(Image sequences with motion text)
..........

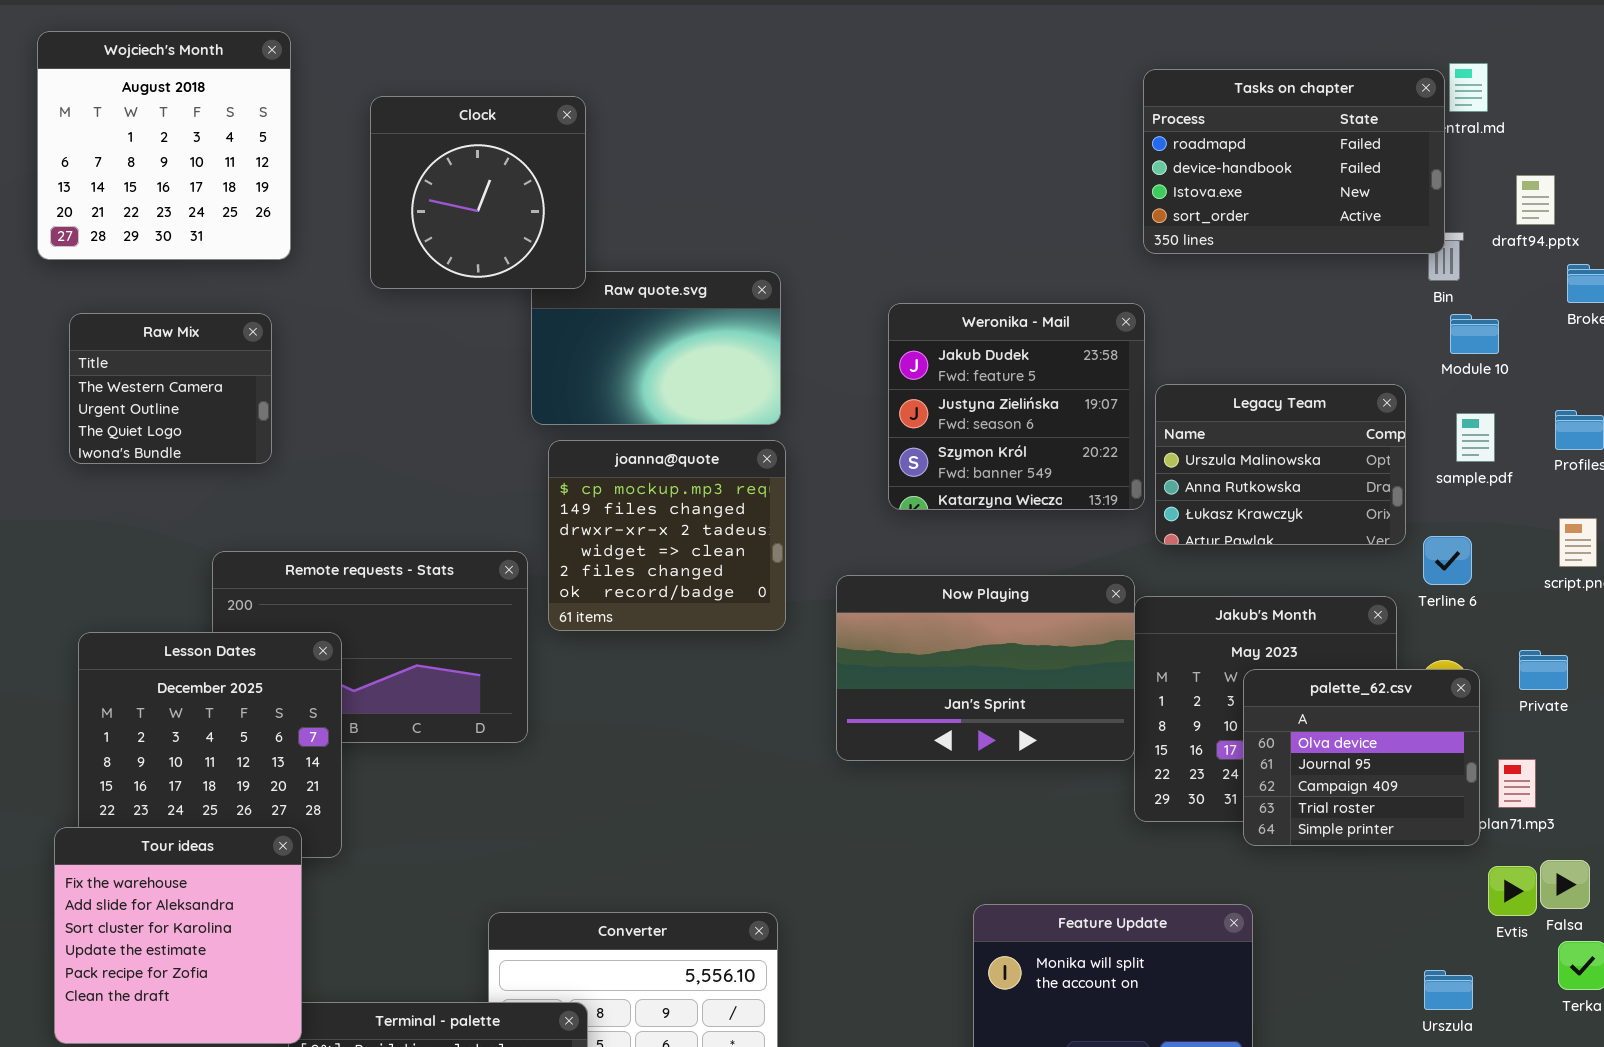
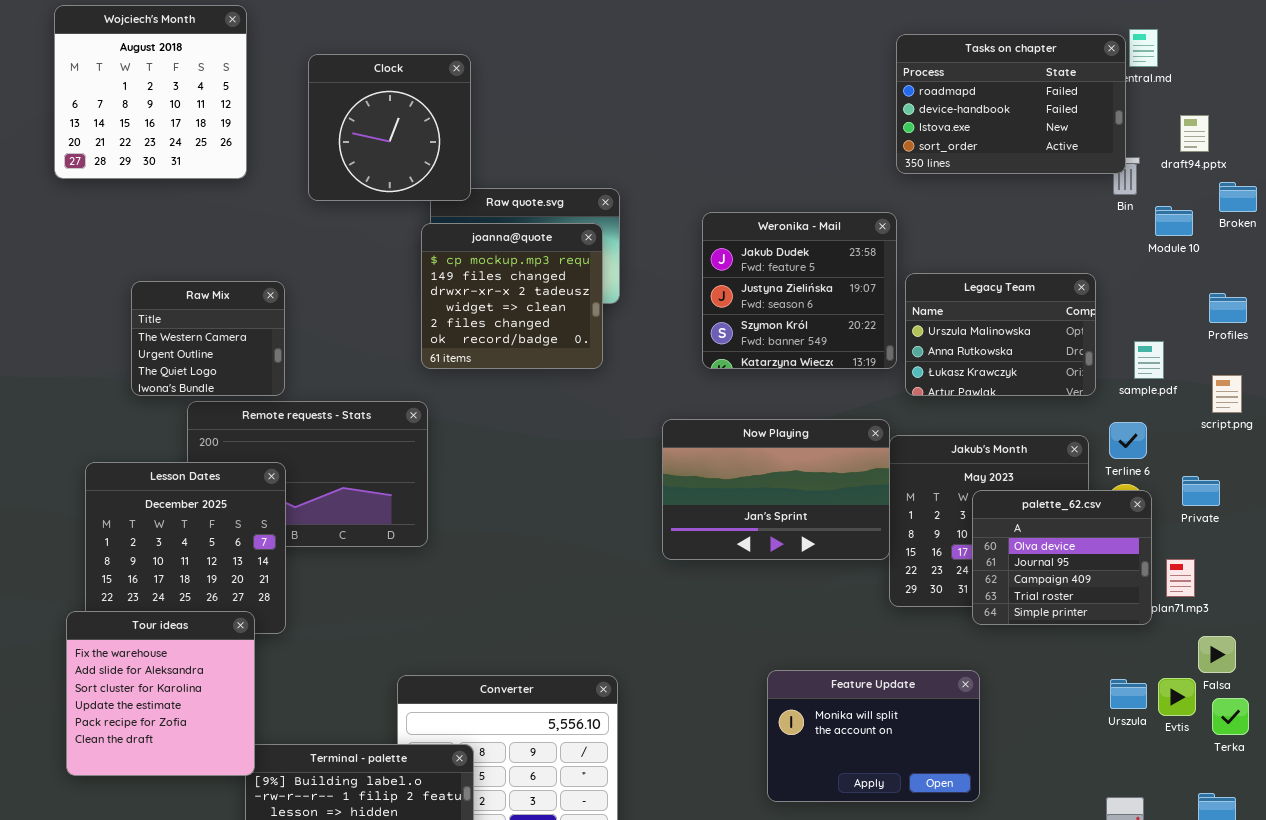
Raw Mix: [69,313,272,464] -> [131,281,285,396], moved
Module 10: [1450,314,1499,354] -> [1155,206,1193,236], moved
sample.pdf: [1456,413,1495,462] -> [1134,341,1164,379], moved
joanna@quote: [548,440,786,631] -> [421,223,603,369], moved
Terline 6: [1423,536,1472,585] -> [1109,422,1147,459], moved
Evtis: [1488,866,1537,916] -> [1158,678,1196,716], moved
Urszula: [1424,970,1473,1010] -> [1110,679,1147,709], moved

..........

* **TASK DETAILS**
The response should be an exact copy of the lines from the one with "sample.pdf: [1456,413,1495,462] ->" through the end of the data, with no other text.

* **RESULT FOR THIS TASK**
sample.pdf: [1456,413,1495,462] -> [1134,341,1164,379], moved
joanna@quote: [548,440,786,631] -> [421,223,603,369], moved
Terline 6: [1423,536,1472,585] -> [1109,422,1147,459], moved
Evtis: [1488,866,1537,916] -> [1158,678,1196,716], moved
Urszula: [1424,970,1473,1010] -> [1110,679,1147,709], moved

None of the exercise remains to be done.